> **Task to complete**:
The records below are to be output exactly, except for their pictures.

Top of Data supplied

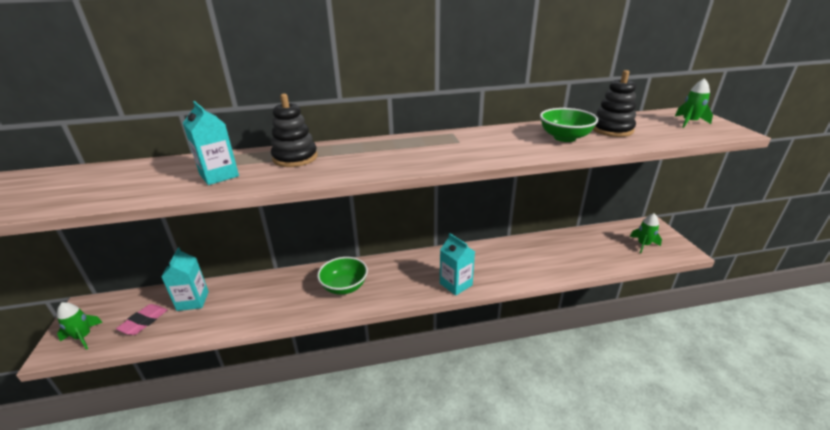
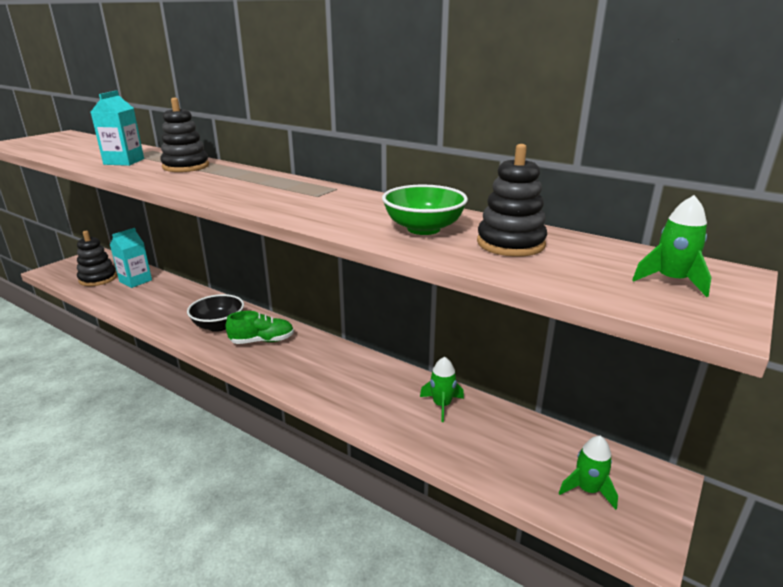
camera: 45 degrees right, 5 degrees down
green rocket [57,302,103,350] -> green rocket moved to [420,357,464,422]
pink eraser [116,304,167,335] -> black stacking toy [77,231,117,286]
green bowl [317,257,368,295] -> black bowl [187,294,244,332]
turquoise carton [440,233,475,296] -> none
none -> green shoe [226,311,294,344]

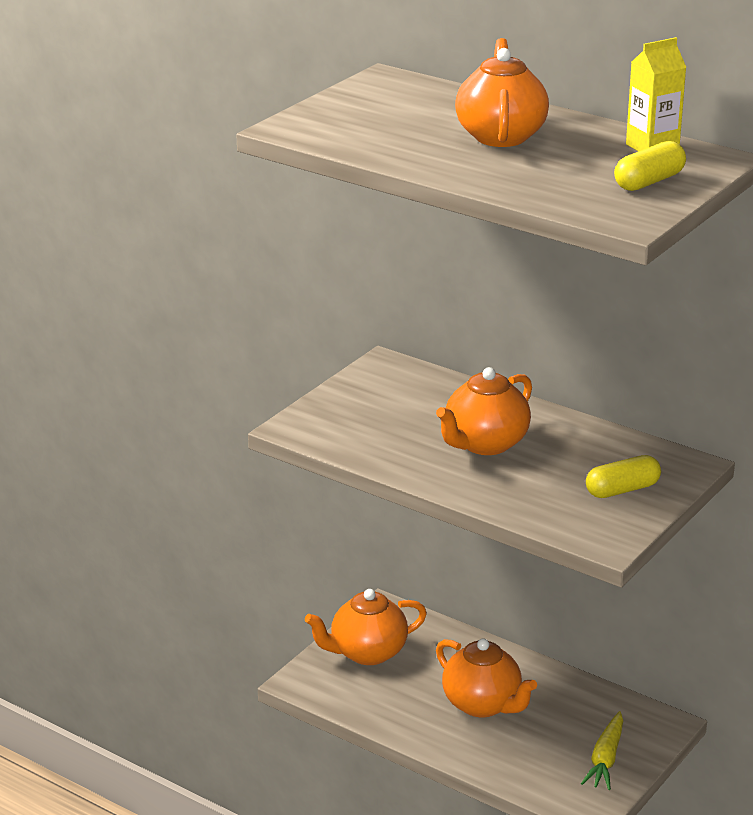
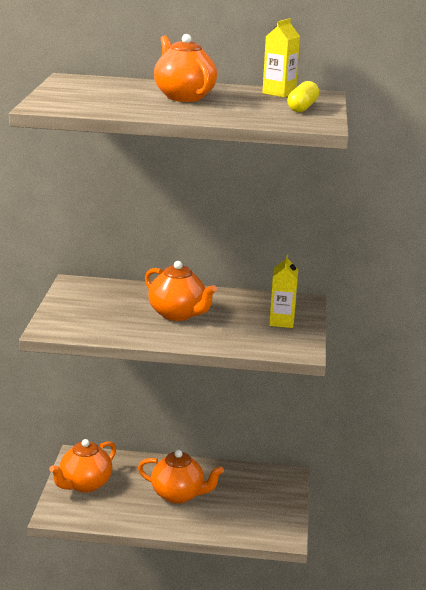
camera: 30 degrees left, 5 degrees down
orange teapot [436,367,532,455] -> orange teapot turned 60 degrees counterclockwise [145,261,217,321]
yellow carrot [581,711,623,790] -> none
yellow capsule [586,455,661,498] -> yellow carton [269,254,298,328]

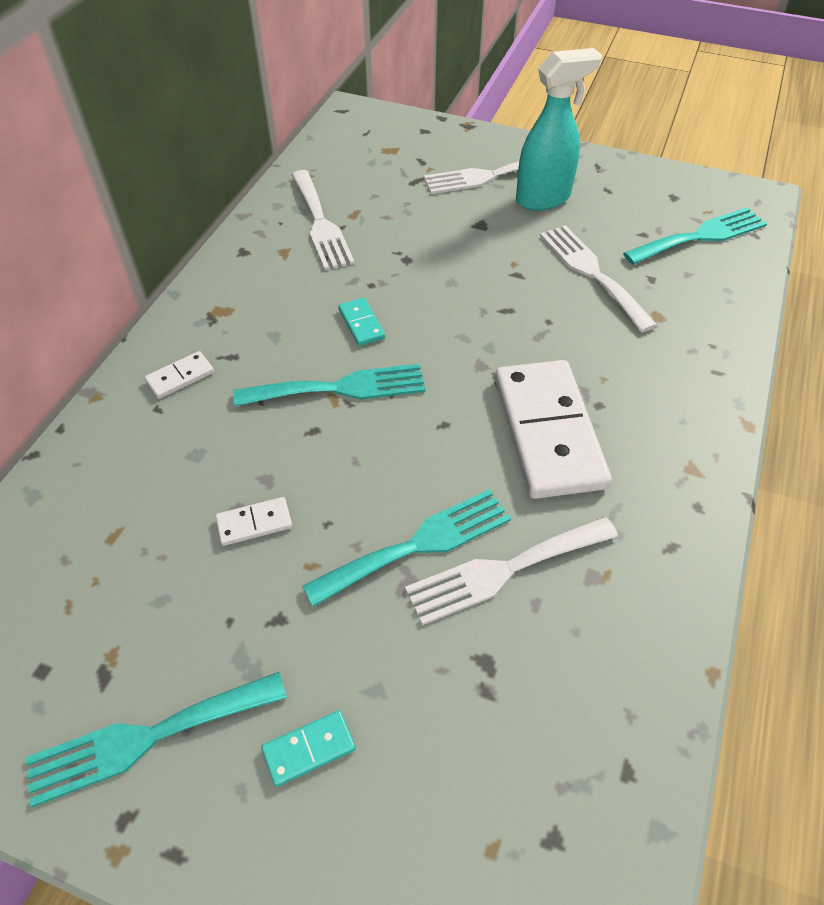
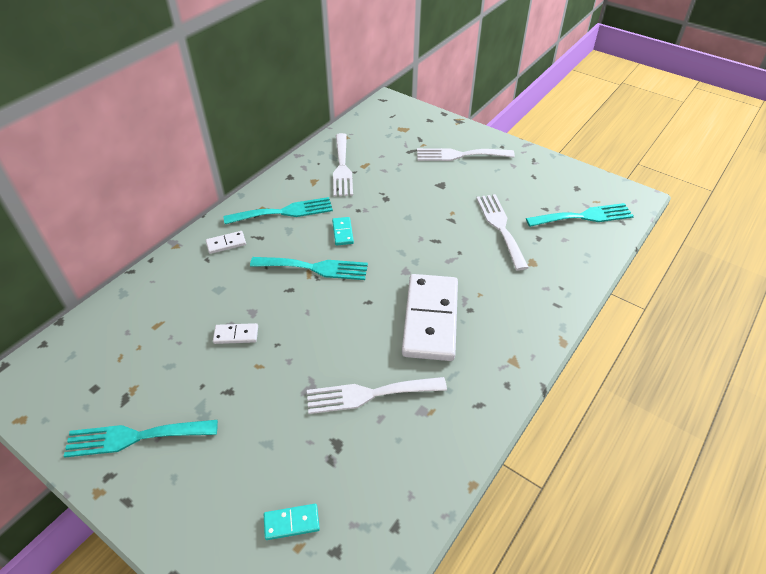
camera: 15 degrees right, 5 degrees down
turquoise domino [261,710,356,787] -> turquoise domino moved to [264,504,320,540]
turquoise fork [302,489,511,607] -> turquoise fork moved to [224,197,333,224]
turquoise spray bottle [516,48,602,211] -> none

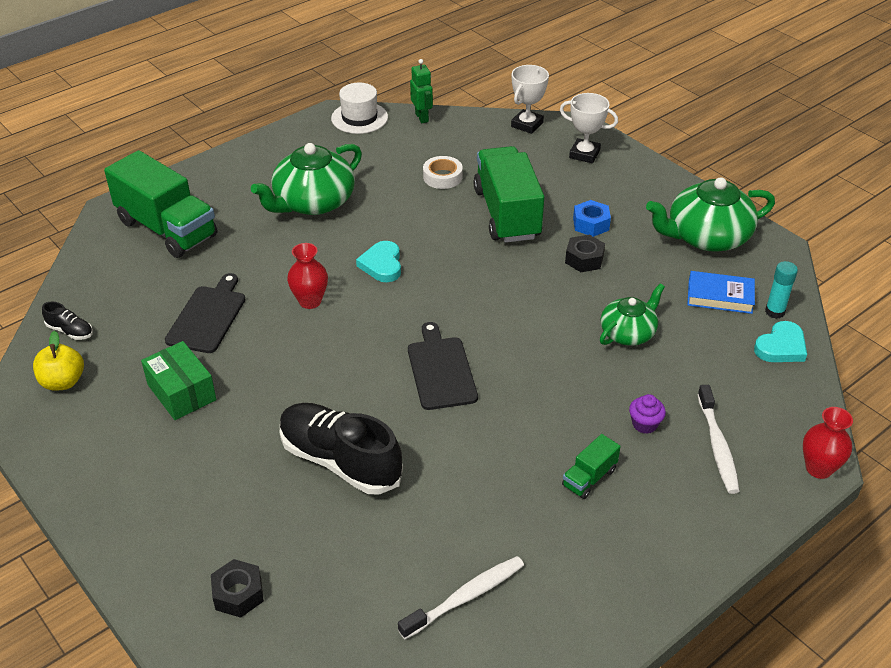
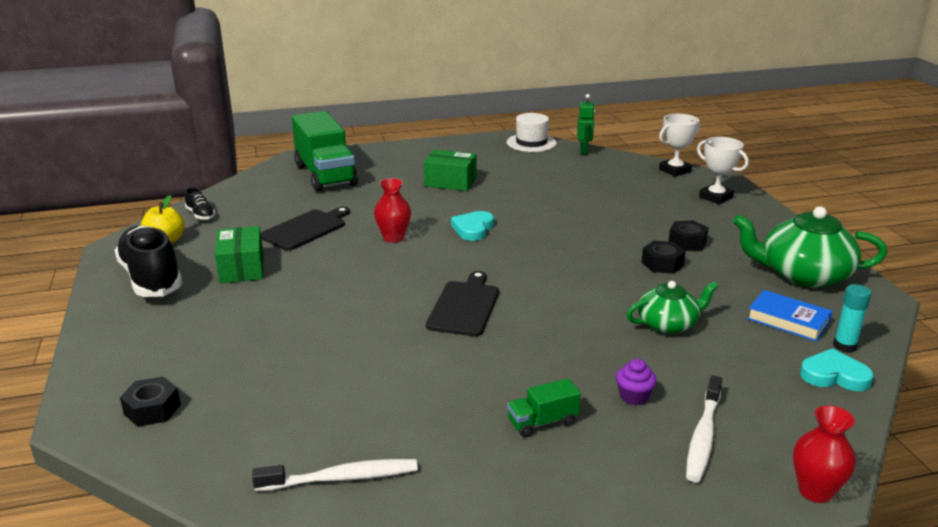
camera: 25 degrees right, 15 degrees down
green teapot [251,143,362,215] -> green box [424,149,477,191]
black shoe [280,403,403,494] -> black shoe moved to [115,225,183,297]
white tape [423,156,463,189] -> none
green truck [473,146,544,243] -> none
blue nut [573,200,611,237] -> black nut [668,221,709,251]
turquoise heart [754,321,807,362] -> turquoise heart turned 150 degrees counterclockwise [800,348,873,391]

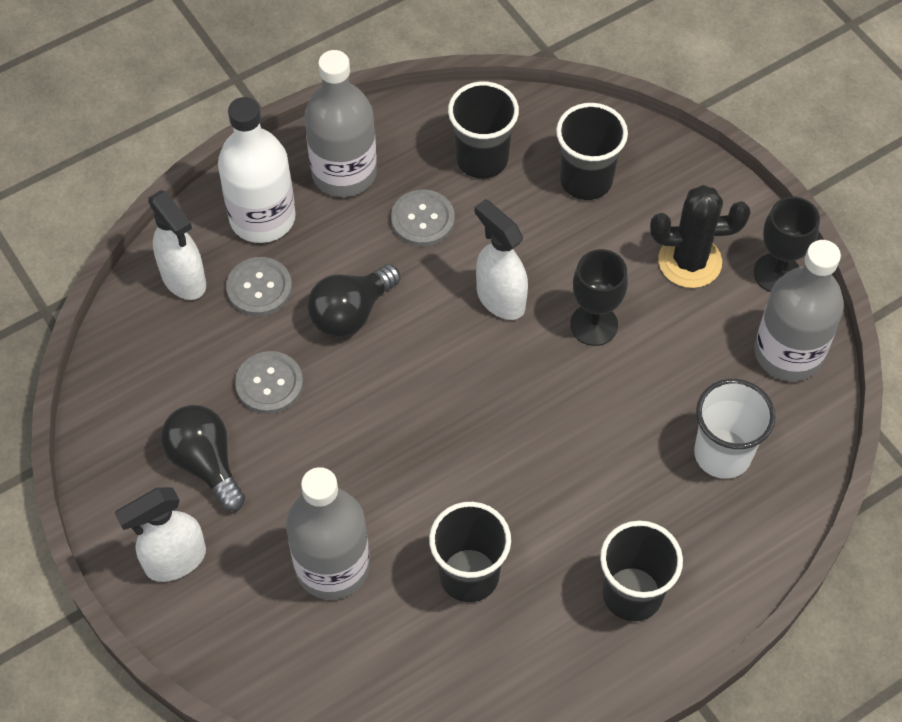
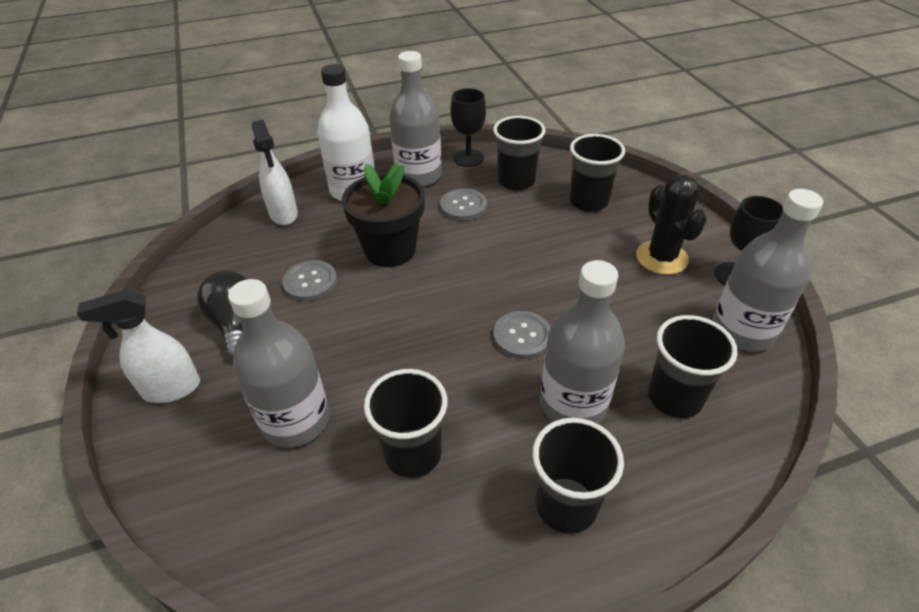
camera: 15 degrees right, 15 degrees down
grey button [226,257,292,316] -> grey button moved to [493,311,551,359]
black light bulb [307,264,400,338] -> black flower pot [342,163,425,267]
white spray bottle [475,199,528,320] -> none
black goblet [570,249,628,346] -> black goblet moved to [450,88,486,167]
black cactus [650,185,750,288] -> black cactus turned 60 degrees clockwise [636,175,707,275]
white cup [694,379,776,479] -> black cup [648,315,738,418]
none -> grey bottle [540,260,625,424]

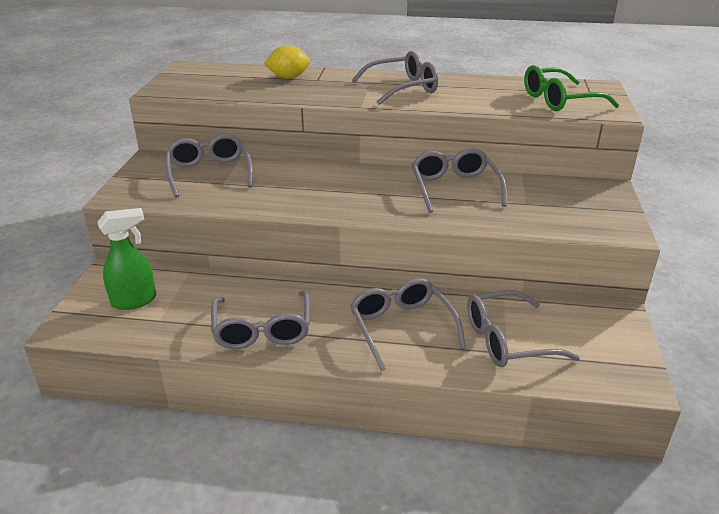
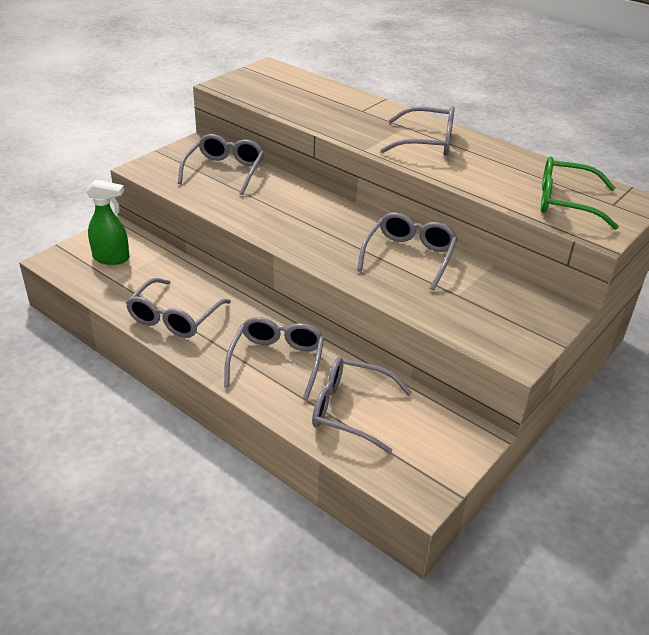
camera: 30 degrees right, 5 degrees up
yellow lemon [264,45,310,79] -> none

Bottom of Data supplied

> **Finished exercise**:
camera: 45 degrees right, 5 degrees down
green rocket [57,302,103,350] -> green rocket moved to [420,357,464,422]
pink eraser [116,304,167,335] -> black stacking toy [77,231,117,286]
green bowl [317,257,368,295] -> black bowl [187,294,244,332]
turquoise carton [440,233,475,296] -> none
none -> green shoe [226,311,294,344]

camera: 30 degrees left, 5 degrees down
orange teapot [436,367,532,455] -> orange teapot turned 60 degrees counterclockwise [145,261,217,321]
yellow carrot [581,711,623,790] -> none
yellow capsule [586,455,661,498] -> yellow carton [269,254,298,328]

camera: 15 degrees right, 5 degrees down
turquoise domino [261,710,356,787] -> turquoise domino moved to [264,504,320,540]
turquoise fork [302,489,511,607] -> turquoise fork moved to [224,197,333,224]
turquoise spray bottle [516,48,602,211] -> none

camera: 25 degrees right, 15 degrees down
green teapot [251,143,362,215] -> green box [424,149,477,191]
black shoe [280,403,403,494] -> black shoe moved to [115,225,183,297]
white tape [423,156,463,189] -> none
green truck [473,146,544,243] -> none
blue nut [573,200,611,237] -> black nut [668,221,709,251]
turquoise heart [754,321,807,362] -> turquoise heart turned 150 degrees counterclockwise [800,348,873,391]

camera: 15 degrees right, 15 degrees down
grey button [226,257,292,316] -> grey button moved to [493,311,551,359]
black light bulb [307,264,400,338] -> black flower pot [342,163,425,267]
white spray bottle [475,199,528,320] -> none
black goblet [570,249,628,346] -> black goblet moved to [450,88,486,167]
black cactus [650,185,750,288] -> black cactus turned 60 degrees clockwise [636,175,707,275]
white cup [694,379,776,479] -> black cup [648,315,738,418]
none -> grey bottle [540,260,625,424]

camera: 30 degrees right, 5 degrees up
yellow lemon [264,45,310,79] -> none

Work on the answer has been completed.